Go over the data below line by line, and state how many lines contain the string "orange". Give the number only.

___ Data records ___

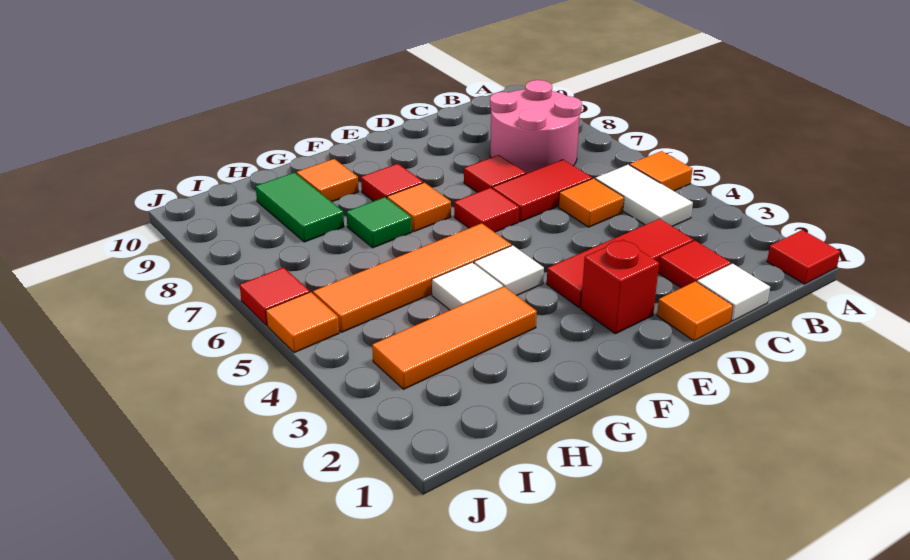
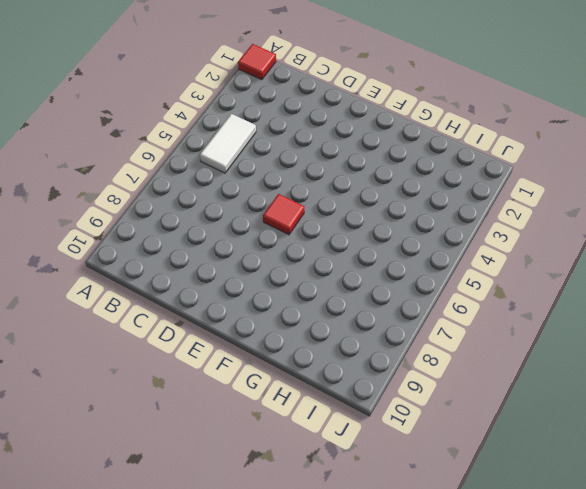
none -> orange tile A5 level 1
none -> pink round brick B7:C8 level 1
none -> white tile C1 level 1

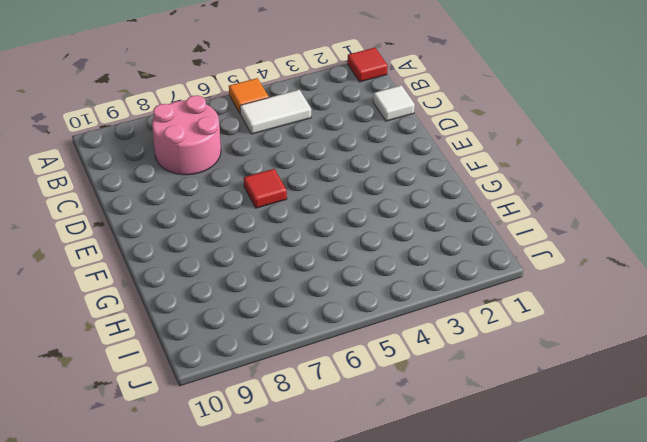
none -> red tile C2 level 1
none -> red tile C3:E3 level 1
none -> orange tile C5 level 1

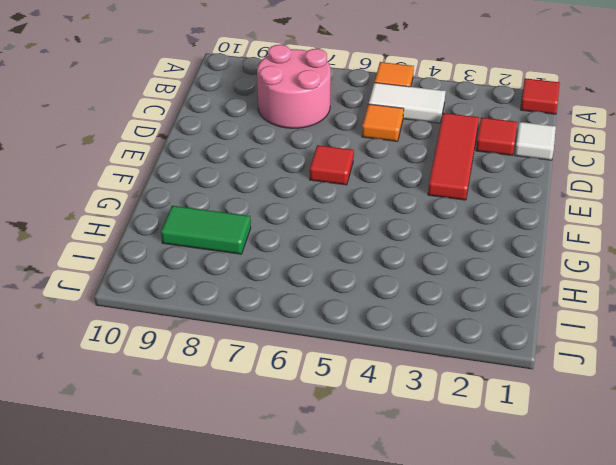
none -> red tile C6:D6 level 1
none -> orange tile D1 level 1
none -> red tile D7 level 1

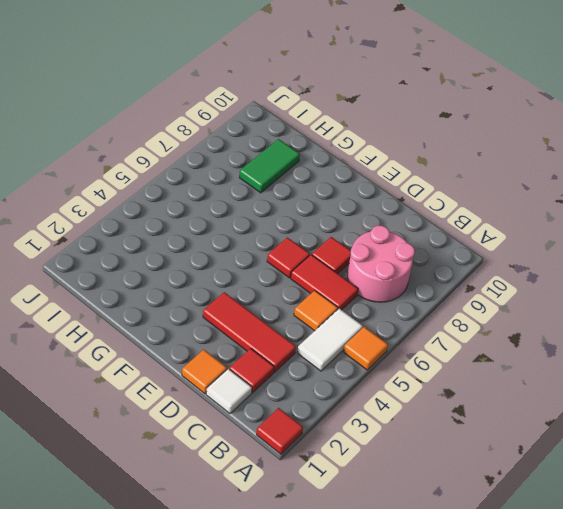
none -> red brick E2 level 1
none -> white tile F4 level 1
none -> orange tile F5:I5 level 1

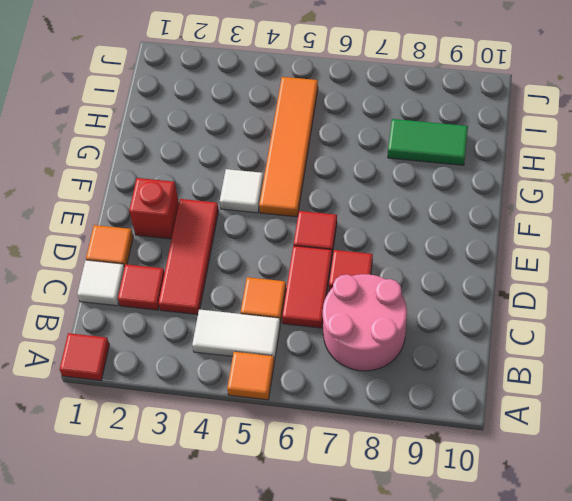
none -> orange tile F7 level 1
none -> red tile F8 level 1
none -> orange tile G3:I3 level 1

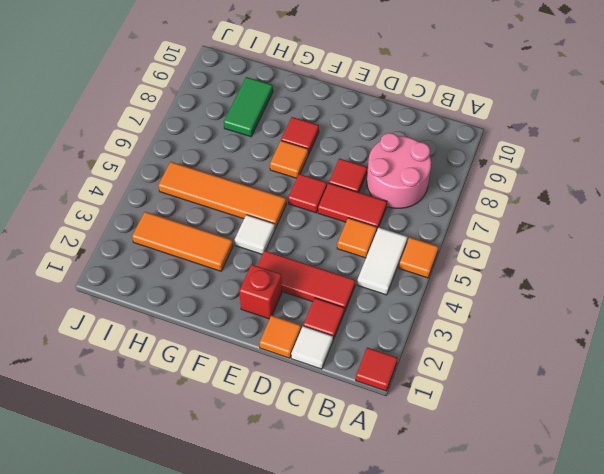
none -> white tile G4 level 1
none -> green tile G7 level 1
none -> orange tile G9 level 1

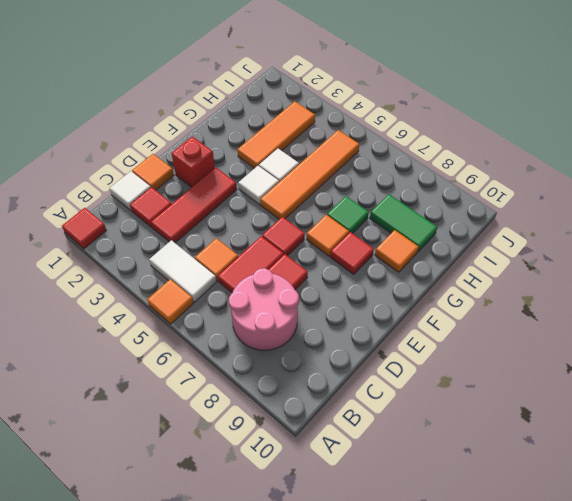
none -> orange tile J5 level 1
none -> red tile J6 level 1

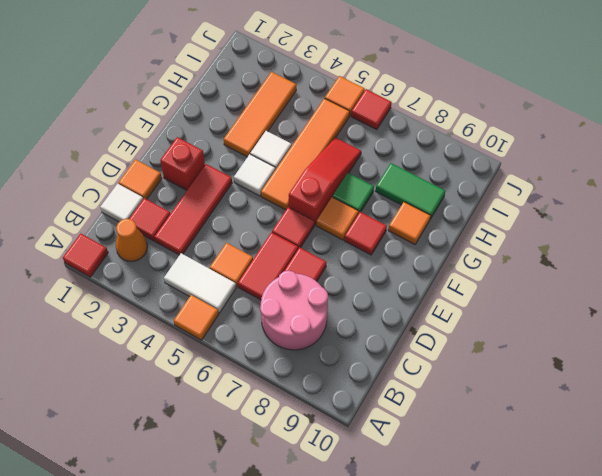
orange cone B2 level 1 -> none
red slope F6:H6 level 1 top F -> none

___

*Written solution*. 9